#### [What to work on]
Give all the lines below again, exactly, with no pictures.
BEGIN Raw data
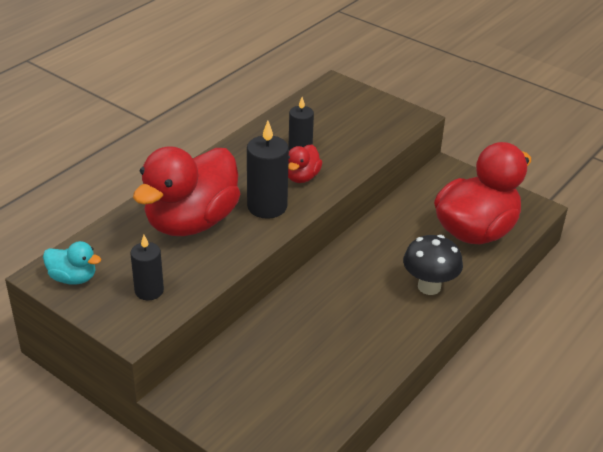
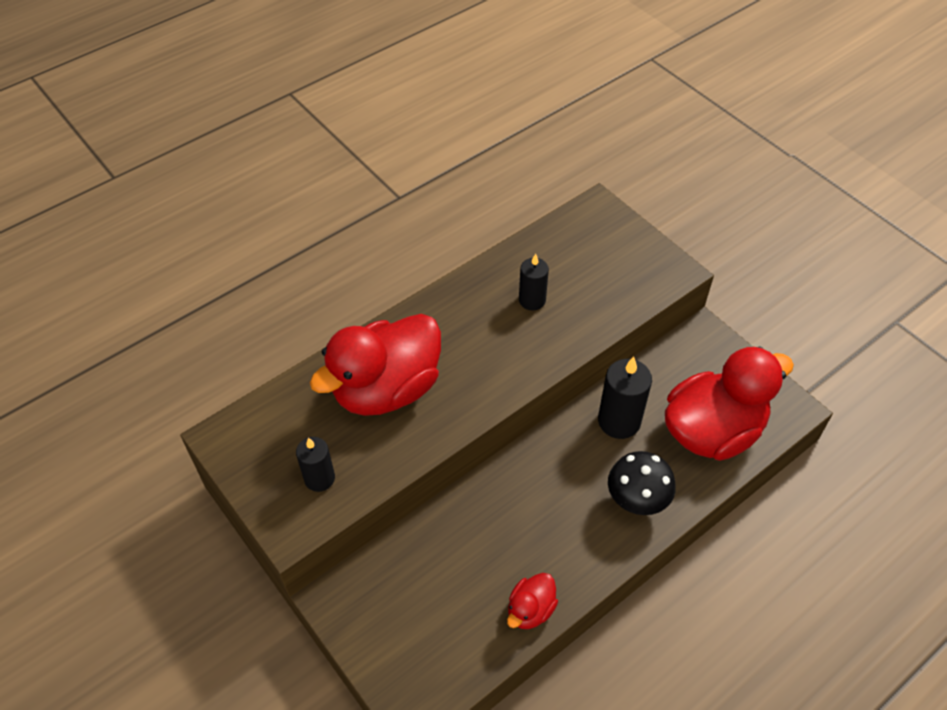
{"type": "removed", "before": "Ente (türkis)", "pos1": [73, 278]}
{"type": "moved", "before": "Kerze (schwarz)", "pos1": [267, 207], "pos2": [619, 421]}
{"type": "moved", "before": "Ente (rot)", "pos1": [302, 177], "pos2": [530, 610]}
END Raw data
#### [Solution for this task]
{"type": "removed", "before": "Ente (türkis)", "pos1": [73, 278]}
{"type": "moved", "before": "Kerze (schwarz)", "pos1": [267, 207], "pos2": [619, 421]}
{"type": "moved", "before": "Ente (rot)", "pos1": [302, 177], "pos2": [530, 610]}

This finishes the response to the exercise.